*** GIVEN RECORDS Section Begins ***
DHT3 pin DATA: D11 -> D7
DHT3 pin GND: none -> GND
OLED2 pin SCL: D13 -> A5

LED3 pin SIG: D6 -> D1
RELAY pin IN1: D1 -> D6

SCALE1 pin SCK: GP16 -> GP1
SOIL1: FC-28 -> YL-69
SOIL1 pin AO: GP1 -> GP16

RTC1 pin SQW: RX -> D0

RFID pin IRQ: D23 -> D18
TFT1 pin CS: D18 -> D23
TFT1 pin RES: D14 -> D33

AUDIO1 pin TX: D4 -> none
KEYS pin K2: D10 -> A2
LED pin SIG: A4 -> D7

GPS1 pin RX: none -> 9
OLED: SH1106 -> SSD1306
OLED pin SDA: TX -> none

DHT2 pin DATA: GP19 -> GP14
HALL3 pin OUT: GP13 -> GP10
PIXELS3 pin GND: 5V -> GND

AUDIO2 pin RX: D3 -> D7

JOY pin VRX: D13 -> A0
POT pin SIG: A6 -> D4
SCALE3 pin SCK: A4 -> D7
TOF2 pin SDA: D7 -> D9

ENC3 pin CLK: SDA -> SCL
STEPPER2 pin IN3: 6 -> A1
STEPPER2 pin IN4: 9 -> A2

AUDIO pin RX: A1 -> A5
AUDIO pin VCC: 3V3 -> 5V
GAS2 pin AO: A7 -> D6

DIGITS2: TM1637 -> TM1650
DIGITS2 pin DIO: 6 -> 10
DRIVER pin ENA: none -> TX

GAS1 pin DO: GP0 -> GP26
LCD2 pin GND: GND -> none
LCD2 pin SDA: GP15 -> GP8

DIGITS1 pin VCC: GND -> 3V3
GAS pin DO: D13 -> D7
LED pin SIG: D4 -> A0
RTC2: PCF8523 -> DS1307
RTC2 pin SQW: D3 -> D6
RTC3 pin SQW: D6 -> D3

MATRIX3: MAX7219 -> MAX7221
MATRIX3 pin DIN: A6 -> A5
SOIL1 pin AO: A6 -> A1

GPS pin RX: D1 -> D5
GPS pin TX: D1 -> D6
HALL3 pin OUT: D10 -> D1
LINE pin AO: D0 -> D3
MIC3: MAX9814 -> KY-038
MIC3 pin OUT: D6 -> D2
*** GIVEN RECORDS Section Ends ***
EXERCISE DESCRIPTION: Above are some records; copy exactly the lines from the one with "GAS2 pin AO: A7 -> D6" through the one with "SOIL1 pin AO: A6 -> A1", both included, and no others.

WRITTEN SOLUTION:
GAS2 pin AO: A7 -> D6

DIGITS2: TM1637 -> TM1650
DIGITS2 pin DIO: 6 -> 10
DRIVER pin ENA: none -> TX

GAS1 pin DO: GP0 -> GP26
LCD2 pin GND: GND -> none
LCD2 pin SDA: GP15 -> GP8

DIGITS1 pin VCC: GND -> 3V3
GAS pin DO: D13 -> D7
LED pin SIG: D4 -> A0
RTC2: PCF8523 -> DS1307
RTC2 pin SQW: D3 -> D6
RTC3 pin SQW: D6 -> D3

MATRIX3: MAX7219 -> MAX7221
MATRIX3 pin DIN: A6 -> A5
SOIL1 pin AO: A6 -> A1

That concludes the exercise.